**Brief**
Please show each line of the listing where "pink" is present.

**Dataset entries**

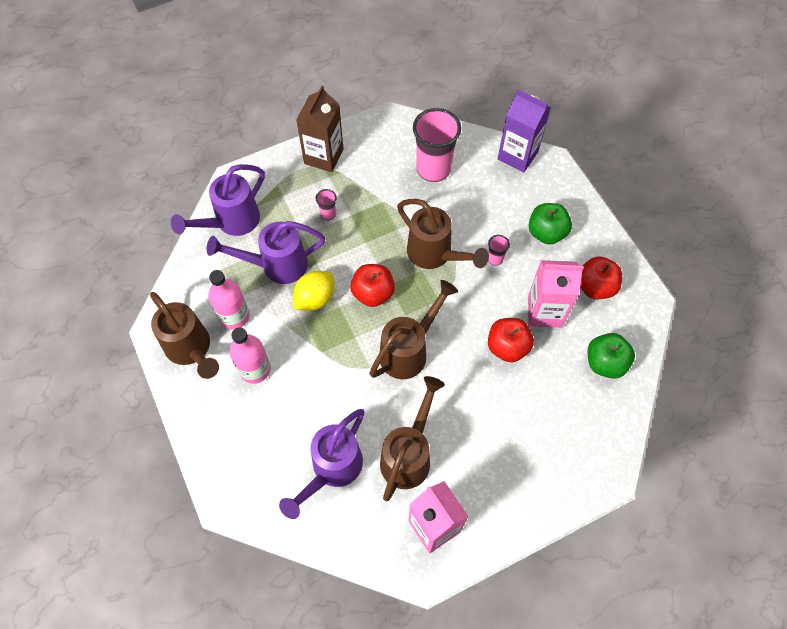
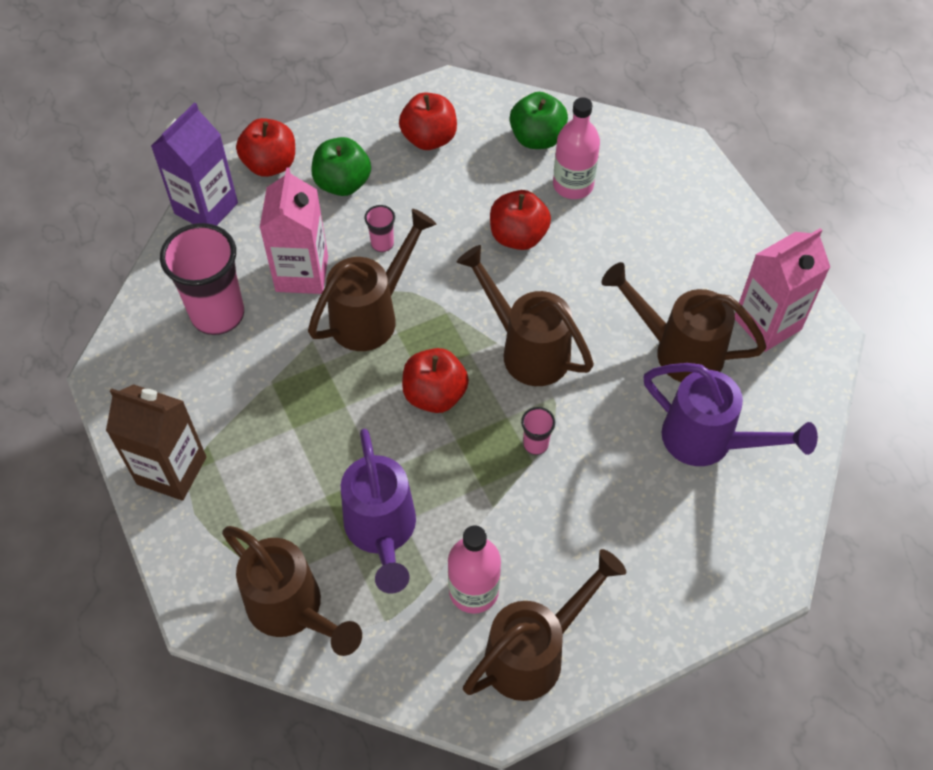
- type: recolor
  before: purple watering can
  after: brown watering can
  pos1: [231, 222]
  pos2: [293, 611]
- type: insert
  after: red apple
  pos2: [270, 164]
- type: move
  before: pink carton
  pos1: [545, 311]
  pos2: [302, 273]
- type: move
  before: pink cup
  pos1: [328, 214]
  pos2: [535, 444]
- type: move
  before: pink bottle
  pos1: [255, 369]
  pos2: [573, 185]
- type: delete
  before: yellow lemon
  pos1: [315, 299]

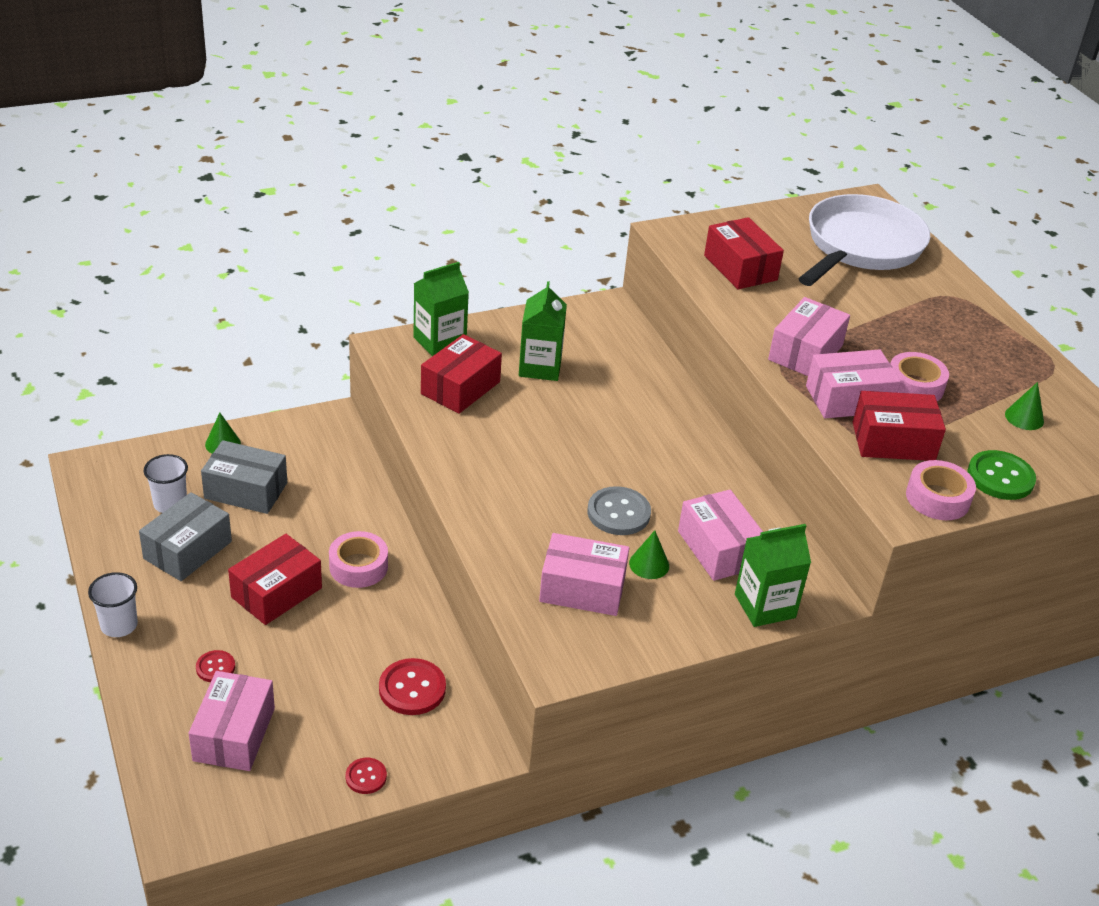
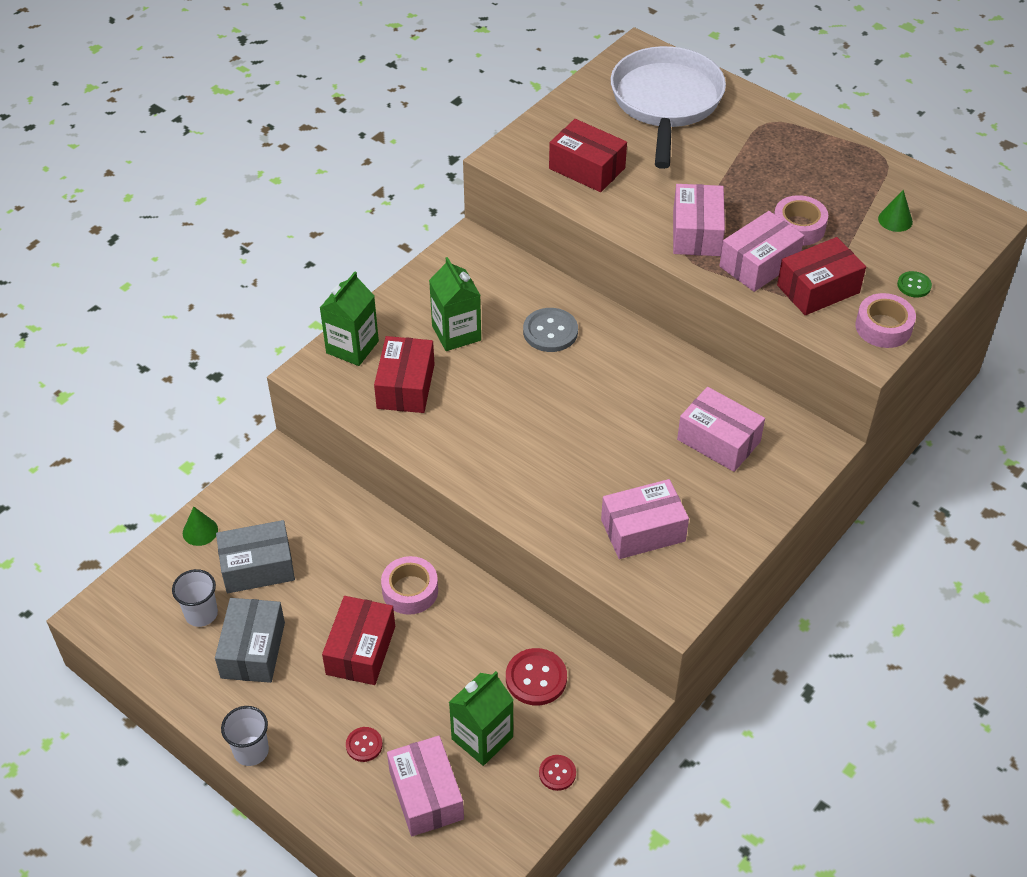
- type: move
  before: green carton
  pos1: [765, 606]
  pos2: [482, 738]
- type: move
  before: grey button
  pos1: [618, 513]
  pos2: [550, 331]
- type: resize
  before: green button
  pos1: [1000, 477]
  pos2: [914, 285]
  scale: 0.58
- type: delete
  before: green cone
  pos1: [649, 564]

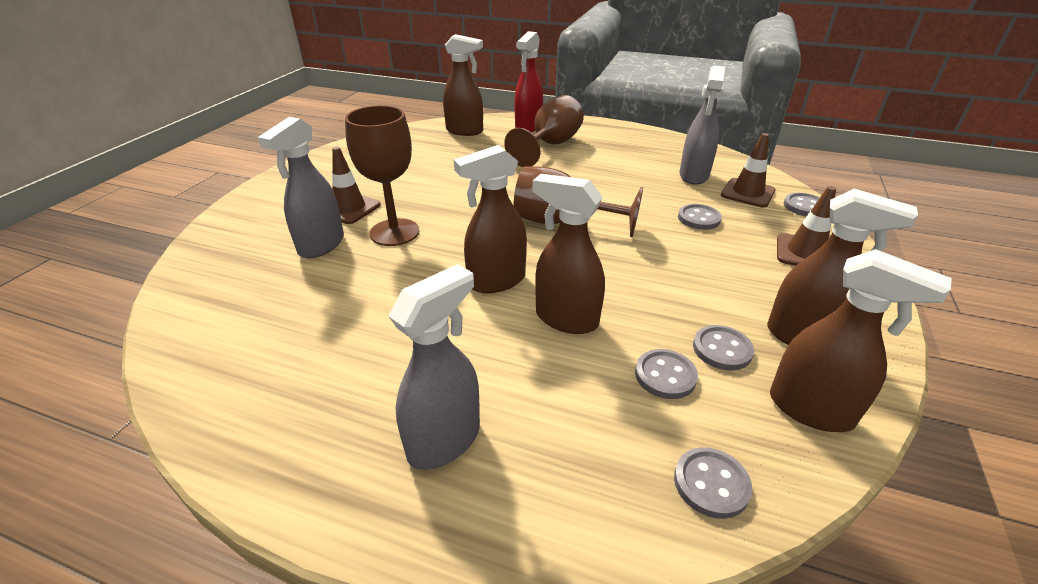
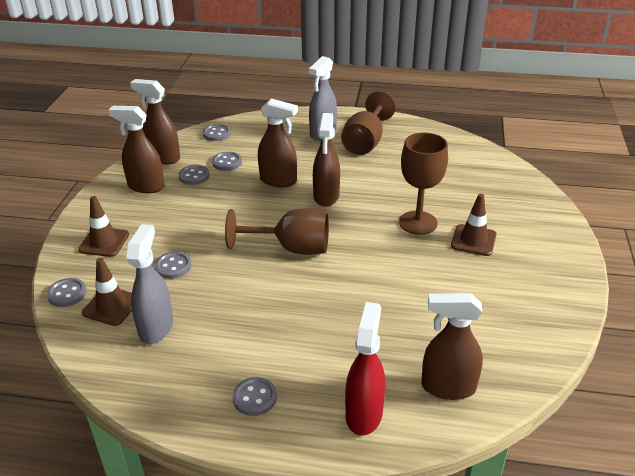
- type: insert
  after: grey button
  pos2: [254, 398]
- type: rotate
  before: brown spray bottle
  pos1: [496, 281]
  pos2: [326, 196]
  turn: 135
- type: move
  before: brown goblet
  pos1: [550, 145]
  pos2: [365, 142]
- type: delete
  before: grey spray bottle
  pos1: [321, 245]

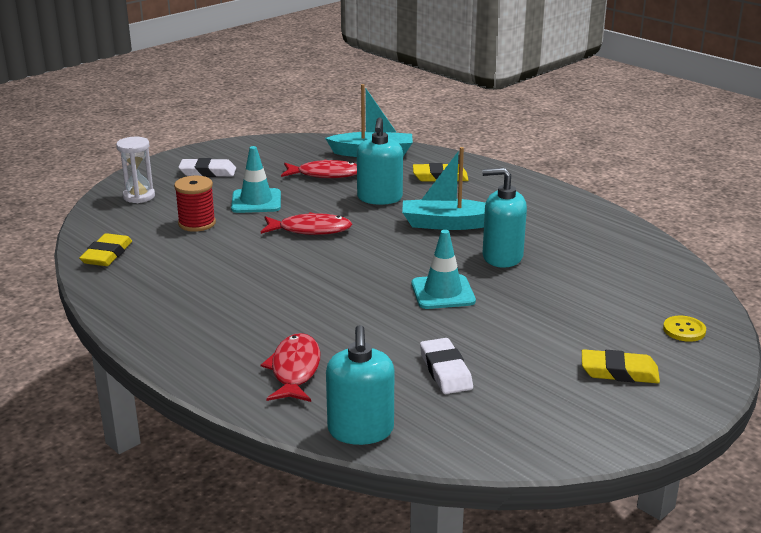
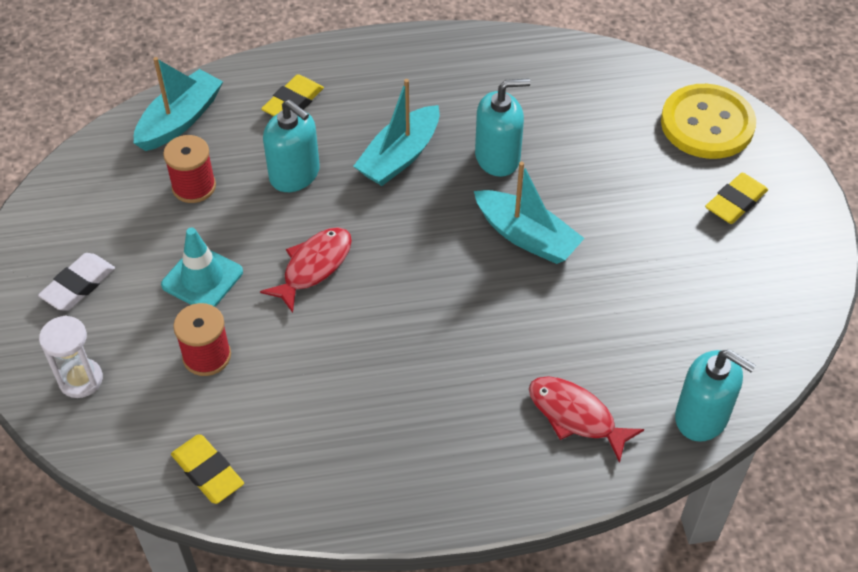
- type: replace
  before: red fish
  after: red spool
  pos1: [325, 174]
  pos2: [194, 187]
- type: replace
  before: turquoise traffic cone
  after: turquoise boat
  pos1: [443, 292]
  pos2: [526, 236]
- type: rotate
  before: turquoise soap dispenser
  pos1: [502, 257]
  pos2: [497, 157]
  turn: -150
- type: resize
  before: yellow button
  pos1: [684, 330]
  pos2: [707, 124]
  scale: 2.36
- type: delete
  before: white eraser
  pos1: [445, 370]

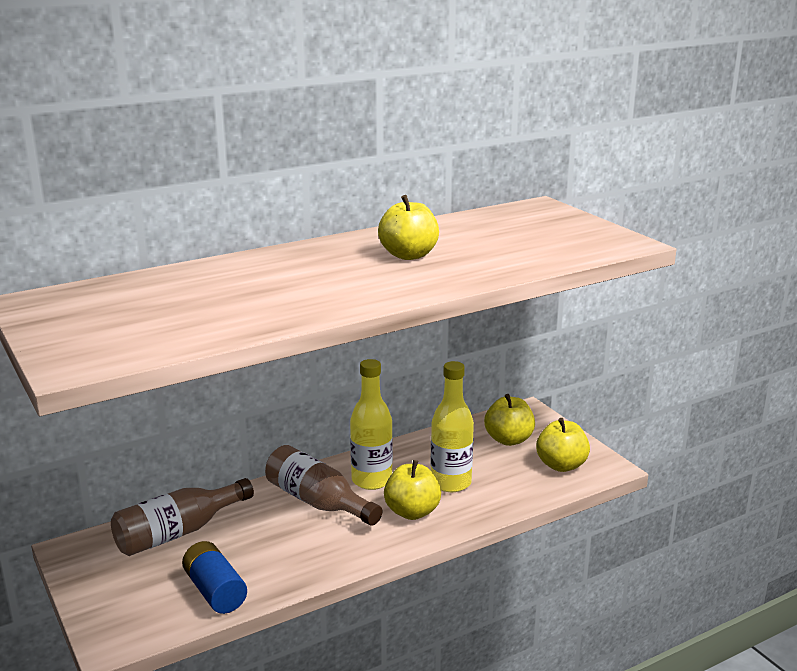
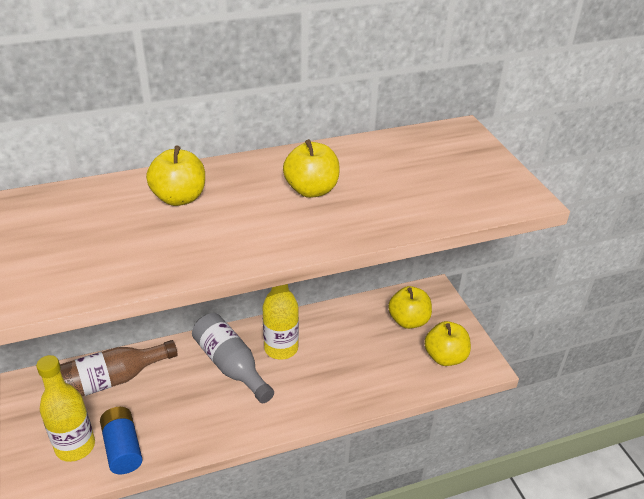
- type: move
  before: yellow bottle
  pos1: [451, 483]
  pos2: [75, 446]
- type: move
  before: yellow apple
  pos1: [412, 512]
  pos2: [179, 198]
- type: recolor
  before: brown bottle
  after: grey bottle
  pos1: [318, 502]
  pos2: [231, 365]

**Task output**
  before: pink carton
  before: pink cup
  before: pink bottle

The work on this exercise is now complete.